══ Input records ══

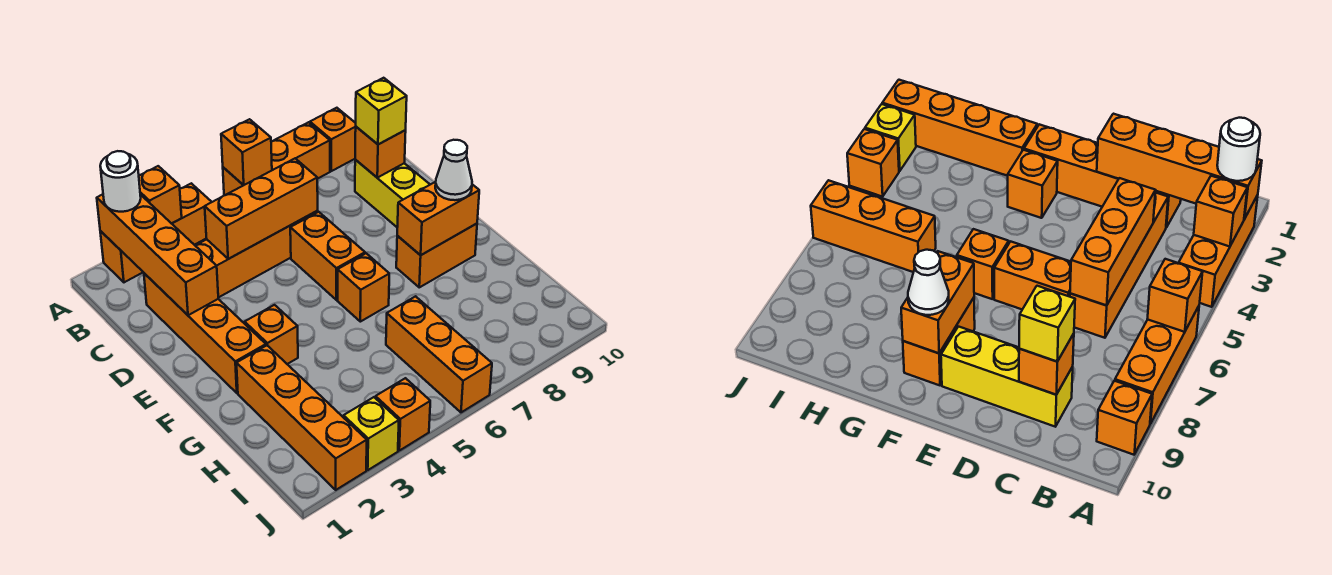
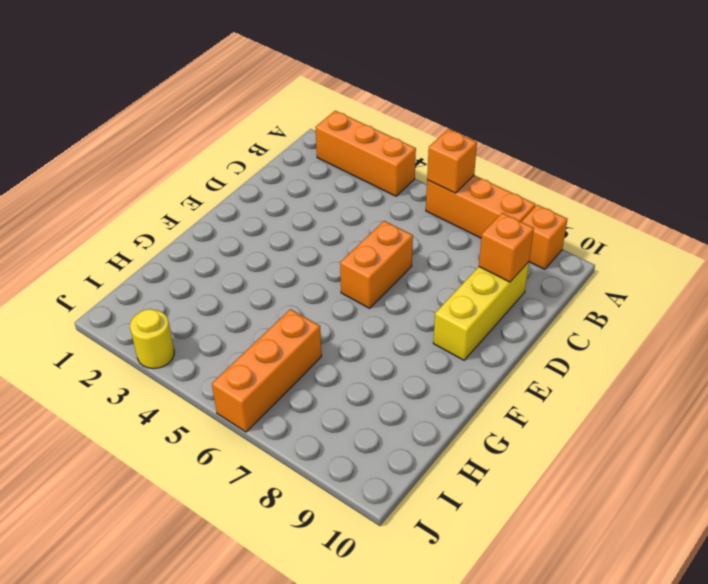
yellow round brick J3 level 1 -> yellow brick J3 level 1
none -> orange brick C2:F2 level 1
none -> orange brick C3:C6 level 1
none -> orange brick F3 level 1

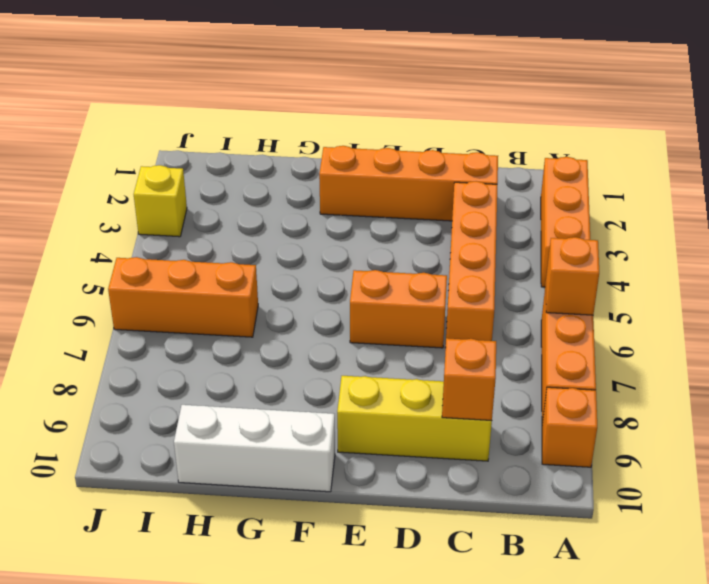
white brick F10:H10 level 1 -> none
none -> orange brick F3 level 1
none -> orange brick F6 level 1
none -> orange brick F8:F9 level 1

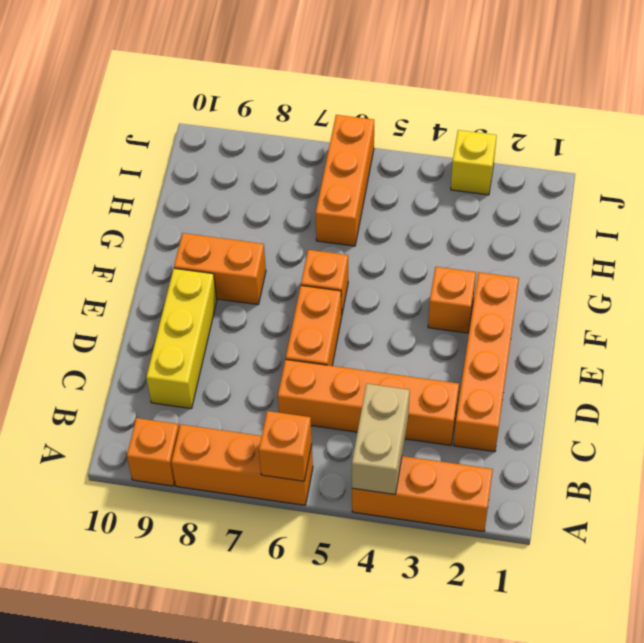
tan brick A4:B4 level 2 -> none
none -> orange brick G2:J2 level 1
none -> orange brick J4 level 1
none -> orange brick A2:D2 level 2

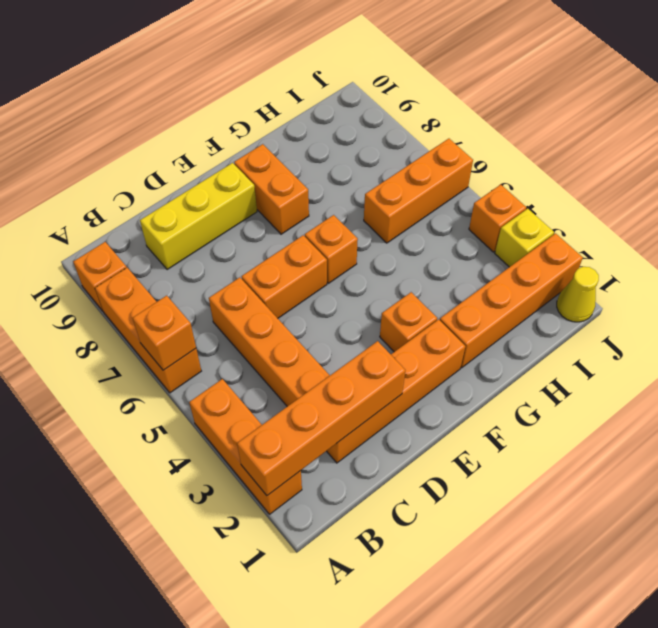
yellow cone J1 level 1 -> none
none -> orange brick A3 level 2
none -> orange brick C4:C6 level 2
none -> orange brick C9 level 2

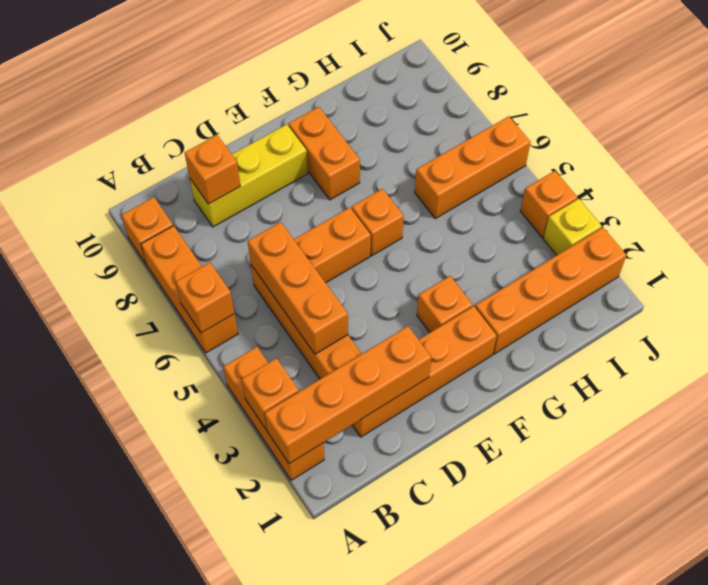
none -> orange brick F8:F9 level 2
none -> white round brick A2 level 3
none -> yellow brick C9 level 3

═══

### Requirement
Wherever the string "yellow" appears in a line above, copy that line.

### Exercise output
yellow round brick J3 level 1 -> yellow brick J3 level 1
yellow cone J1 level 1 -> none
none -> yellow brick C9 level 3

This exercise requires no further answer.